AIM OF THE TASK
Rewrite the lines below as a numbered list, omitting any blank lines.
++++ SUPPLIED RECORDS
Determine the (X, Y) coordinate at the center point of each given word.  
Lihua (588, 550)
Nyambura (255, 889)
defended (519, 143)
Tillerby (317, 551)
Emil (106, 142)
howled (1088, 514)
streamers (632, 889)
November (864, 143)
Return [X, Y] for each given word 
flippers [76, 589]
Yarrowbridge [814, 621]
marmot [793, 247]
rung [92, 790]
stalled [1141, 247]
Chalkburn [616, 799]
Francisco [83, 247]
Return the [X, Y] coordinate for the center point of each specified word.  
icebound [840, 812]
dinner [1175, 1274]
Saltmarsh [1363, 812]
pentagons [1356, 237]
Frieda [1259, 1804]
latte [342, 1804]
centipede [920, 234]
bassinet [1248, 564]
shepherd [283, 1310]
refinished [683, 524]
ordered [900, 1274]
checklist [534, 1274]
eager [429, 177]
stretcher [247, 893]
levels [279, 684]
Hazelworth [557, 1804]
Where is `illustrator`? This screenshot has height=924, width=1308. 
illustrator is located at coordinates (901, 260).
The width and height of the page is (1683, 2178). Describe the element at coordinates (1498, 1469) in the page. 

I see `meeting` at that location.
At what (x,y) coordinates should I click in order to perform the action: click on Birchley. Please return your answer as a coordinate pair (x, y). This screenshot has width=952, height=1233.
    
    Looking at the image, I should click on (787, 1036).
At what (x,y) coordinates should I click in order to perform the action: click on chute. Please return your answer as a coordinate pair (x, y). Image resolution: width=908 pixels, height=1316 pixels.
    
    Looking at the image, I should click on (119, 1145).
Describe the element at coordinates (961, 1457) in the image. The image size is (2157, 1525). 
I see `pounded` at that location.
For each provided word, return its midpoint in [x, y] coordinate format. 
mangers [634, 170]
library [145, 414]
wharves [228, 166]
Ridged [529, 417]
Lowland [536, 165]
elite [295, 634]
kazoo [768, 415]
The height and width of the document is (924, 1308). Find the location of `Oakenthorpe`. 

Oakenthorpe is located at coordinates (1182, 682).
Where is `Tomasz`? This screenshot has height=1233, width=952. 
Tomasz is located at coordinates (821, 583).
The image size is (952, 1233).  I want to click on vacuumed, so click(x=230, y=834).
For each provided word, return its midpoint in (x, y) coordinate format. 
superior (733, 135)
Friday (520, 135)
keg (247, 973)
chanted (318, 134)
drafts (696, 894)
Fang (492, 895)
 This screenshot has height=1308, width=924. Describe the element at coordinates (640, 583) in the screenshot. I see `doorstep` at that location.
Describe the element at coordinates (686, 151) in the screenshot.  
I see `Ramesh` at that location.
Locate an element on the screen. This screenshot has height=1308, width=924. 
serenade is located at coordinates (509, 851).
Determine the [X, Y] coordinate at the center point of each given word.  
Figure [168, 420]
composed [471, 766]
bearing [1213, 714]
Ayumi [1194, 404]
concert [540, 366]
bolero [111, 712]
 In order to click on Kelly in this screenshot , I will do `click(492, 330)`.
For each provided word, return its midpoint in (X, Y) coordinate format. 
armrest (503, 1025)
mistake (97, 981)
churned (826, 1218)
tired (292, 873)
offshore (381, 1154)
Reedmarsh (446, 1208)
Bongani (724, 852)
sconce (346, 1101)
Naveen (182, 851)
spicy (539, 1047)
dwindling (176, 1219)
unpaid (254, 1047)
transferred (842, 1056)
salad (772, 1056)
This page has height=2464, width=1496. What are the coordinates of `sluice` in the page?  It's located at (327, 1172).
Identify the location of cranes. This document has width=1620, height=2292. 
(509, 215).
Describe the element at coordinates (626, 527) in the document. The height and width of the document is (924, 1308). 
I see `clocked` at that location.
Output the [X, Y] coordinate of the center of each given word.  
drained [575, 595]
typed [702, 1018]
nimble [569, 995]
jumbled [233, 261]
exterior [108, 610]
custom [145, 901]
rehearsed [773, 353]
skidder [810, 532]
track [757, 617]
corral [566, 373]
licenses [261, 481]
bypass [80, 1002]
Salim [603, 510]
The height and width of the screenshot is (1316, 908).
++++++++
PROBLEM SOLUTION
1. Determine the (X, Y) coordinate at the center point of each given word.  
2. Lihua (588, 550)
3. Nyambura (255, 889)
4. defended (519, 143)
5. Tillerby (317, 551)
6. Emil (106, 142)
7. howled (1088, 514)
8. streamers (632, 889)
9. November (864, 143)
10. Return [X, Y] for each given word 
11. flippers [76, 589]
12. Yarrowbridge [814, 621]
13. marmot [793, 247]
14. rung [92, 790]
15. stalled [1141, 247]
16. Chalkburn [616, 799]
17. Francisco [83, 247]
18. Return the [X, Y] coordinate for the center point of each specified word.  
19. icebound [840, 812]
20. dinner [1175, 1274]
21. Saltmarsh [1363, 812]
22. pentagons [1356, 237]
23. Frieda [1259, 1804]
24. latte [342, 1804]
25. centipede [920, 234]
26. bassinet [1248, 564]
27. shepherd [283, 1310]
28. refinished [683, 524]
29. ordered [900, 1274]
30. checklist [534, 1274]
31. eager [429, 177]
32. stretcher [247, 893]
33. levels [279, 684]
34. Hazelworth [557, 1804]
35. Where is `illustrator`? This screenshot has height=924, width=1308. 
36. illustrator is located at coordinates (901, 260).
37. The width and height of the page is (1683, 2178). Describe the element at coordinates (1498, 1469) in the page. 
38. I see `meeting` at that location.
39. At what (x,y) coordinates should I click in order to perform the action: click on Birchley. Please return your answer as a coordinate pair (x, y). This screenshot has width=952, height=1233.
40.     Looking at the image, I should click on (787, 1036).
41. At what (x,y) coordinates should I click in order to perform the action: click on chute. Please return your answer as a coordinate pair (x, y). Image resolution: width=908 pixels, height=1316 pixels.
42.     Looking at the image, I should click on (119, 1145).
43. Describe the element at coordinates (961, 1457) in the image. The image size is (2157, 1525). 
44. I see `pounded` at that location.
45. For each provided word, return its midpoint in [x, y] coordinate format. 
46. mangers [634, 170]
47. library [145, 414]
48. wharves [228, 166]
49. Ridged [529, 417]
50. Lowland [536, 165]
51. elite [295, 634]
52. kazoo [768, 415]
53. The height and width of the document is (924, 1308). Find the location of `Oakenthorpe`. 
54. Oakenthorpe is located at coordinates (1182, 682).
55. Where is `Tomasz`? This screenshot has height=1233, width=952. 
56. Tomasz is located at coordinates (821, 583).
57. The image size is (952, 1233).  I want to click on vacuumed, so click(x=230, y=834).
58. For each provided word, return its midpoint in (x, y) coordinate format. 
59. superior (733, 135)
60. Friday (520, 135)
61. keg (247, 973)
62. chanted (318, 134)
63. drafts (696, 894)
64. Fang (492, 895)
65.  This screenshot has height=1308, width=924. Describe the element at coordinates (640, 583) in the screenshot. I see `doorstep` at that location.
66. Describe the element at coordinates (686, 151) in the screenshot.  
67. I see `Ramesh` at that location.
68. Locate an element on the screen. This screenshot has height=1308, width=924. 
69. serenade is located at coordinates (509, 851).
70. Determine the [X, Y] coordinate at the center point of each given word.  
71. Figure [168, 420]
72. composed [471, 766]
73. bearing [1213, 714]
74. Ayumi [1194, 404]
75. concert [540, 366]
76. bolero [111, 712]
77.  In order to click on Kelly in this screenshot , I will do `click(492, 330)`.
78. For each provided word, return its midpoint in (X, Y) coordinate format. 
79. armrest (503, 1025)
80. mistake (97, 981)
81. churned (826, 1218)
82. tired (292, 873)
83. offshore (381, 1154)
84. Reedmarsh (446, 1208)
85. Bongani (724, 852)
86. sconce (346, 1101)
87. Naveen (182, 851)
88. spicy (539, 1047)
89. dwindling (176, 1219)
90. unpaid (254, 1047)
91. transferred (842, 1056)
92. salad (772, 1056)
93. This page has height=2464, width=1496. What are the coordinates of `sluice` in the page?  It's located at (327, 1172).
94. Identify the location of cranes. This document has width=1620, height=2292. 
95. (509, 215).
96. Describe the element at coordinates (626, 527) in the document. The height and width of the document is (924, 1308). 
97. I see `clocked` at that location.
98. Output the [X, Y] coordinate of the center of each given word.  
99. drained [575, 595]
100. typed [702, 1018]
101. nimble [569, 995]
102. jumbled [233, 261]
103. exterior [108, 610]
104. custom [145, 901]
105. rehearsed [773, 353]
106. skidder [810, 532]
107. track [757, 617]
108. corral [566, 373]
109. licenses [261, 481]
110. bypass [80, 1002]
111. Salim [603, 510]
112. The height and width of the screenshot is (1316, 908).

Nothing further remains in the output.